Data in this exercise:
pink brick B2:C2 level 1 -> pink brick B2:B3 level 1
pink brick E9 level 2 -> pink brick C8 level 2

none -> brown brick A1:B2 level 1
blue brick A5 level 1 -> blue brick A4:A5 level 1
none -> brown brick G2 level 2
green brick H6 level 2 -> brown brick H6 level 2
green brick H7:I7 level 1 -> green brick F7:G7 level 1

==

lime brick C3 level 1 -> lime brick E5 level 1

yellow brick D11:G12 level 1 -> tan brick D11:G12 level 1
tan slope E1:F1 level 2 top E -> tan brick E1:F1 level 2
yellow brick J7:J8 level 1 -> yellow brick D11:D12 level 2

What you need to do:
Whatever else the listing above holds, retype exactly only the lines from the one containing "tan slope E1:F1" to the one containing "yellow brick J7:J8", both ends kept.

Solution to this problem:
tan slope E1:F1 level 2 top E -> tan brick E1:F1 level 2
yellow brick J7:J8 level 1 -> yellow brick D11:D12 level 2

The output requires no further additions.